From the entries below, transcribe exactly the lines between the line holding "(76, 739) = (173, 358): green" and the line holding "(290, 417) = (338, 135): pink", inclusive; skip all other lines.

─── Supplied records ───

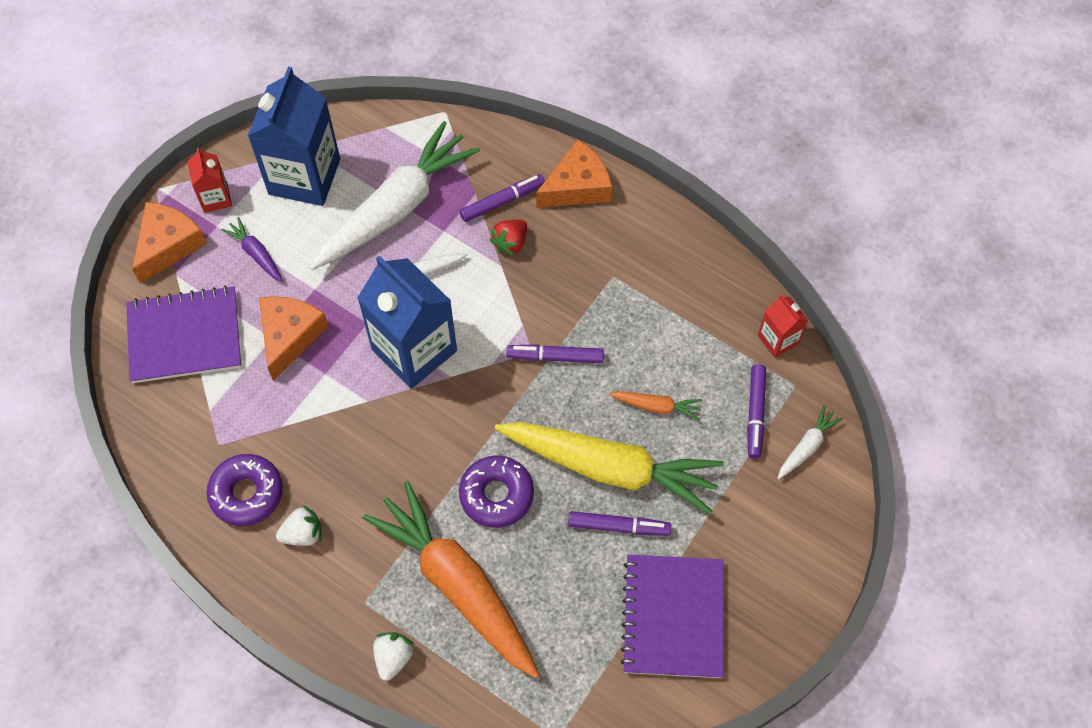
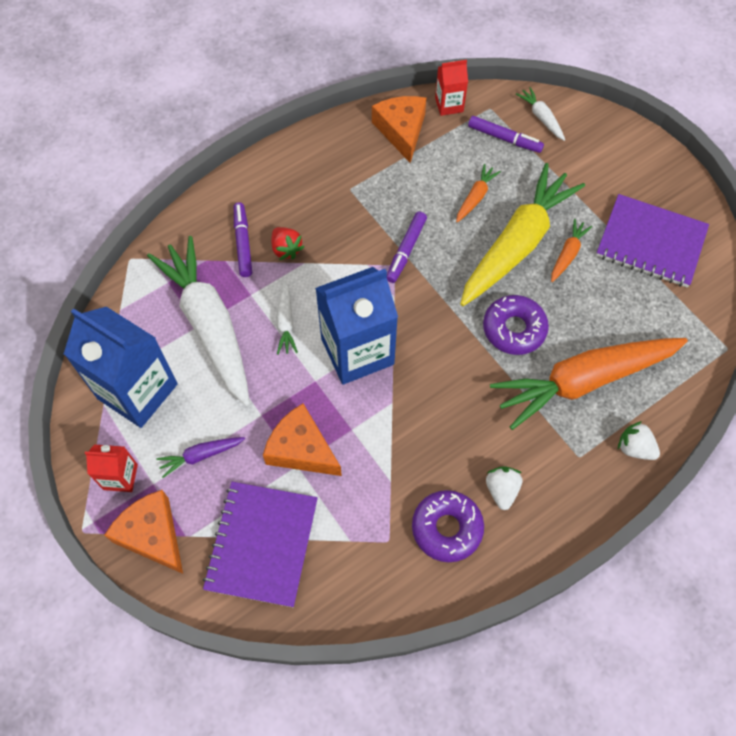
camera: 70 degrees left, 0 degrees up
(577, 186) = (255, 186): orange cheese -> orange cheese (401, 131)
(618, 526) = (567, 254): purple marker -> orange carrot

───
─── Supplied records ───

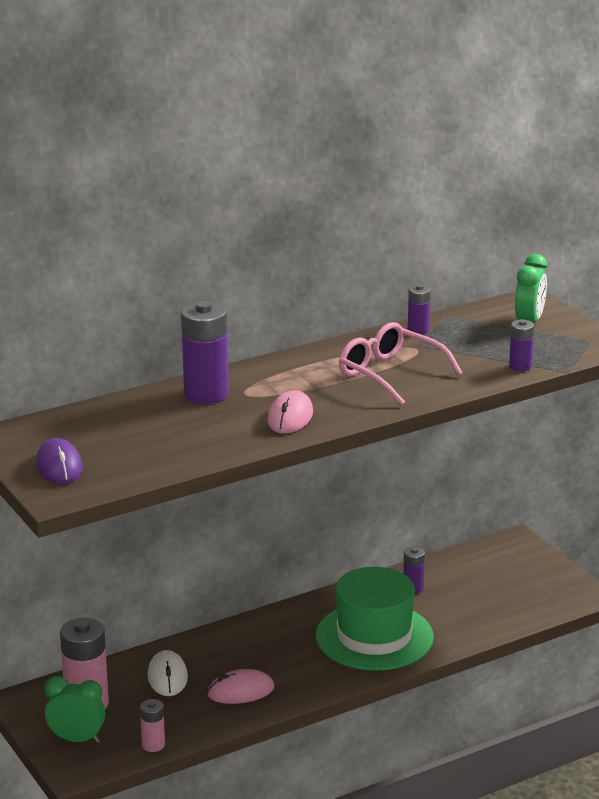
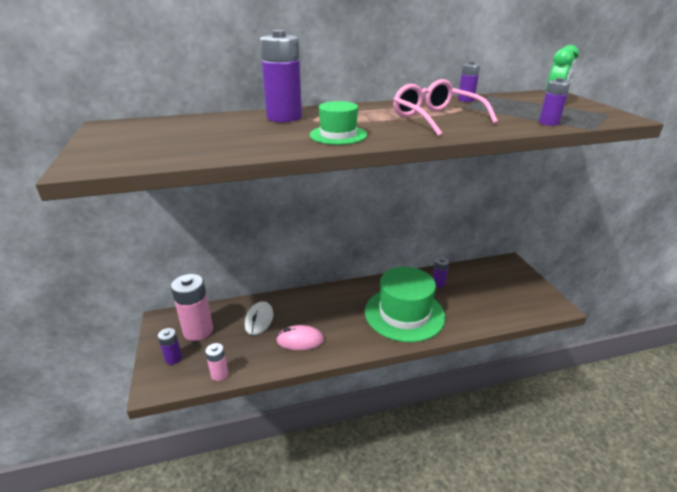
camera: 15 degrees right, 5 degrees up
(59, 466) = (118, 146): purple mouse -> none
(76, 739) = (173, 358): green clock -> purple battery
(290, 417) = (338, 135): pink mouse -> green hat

───

**Your solution**
(76, 739) = (173, 358): green clock -> purple battery
(290, 417) = (338, 135): pink mouse -> green hat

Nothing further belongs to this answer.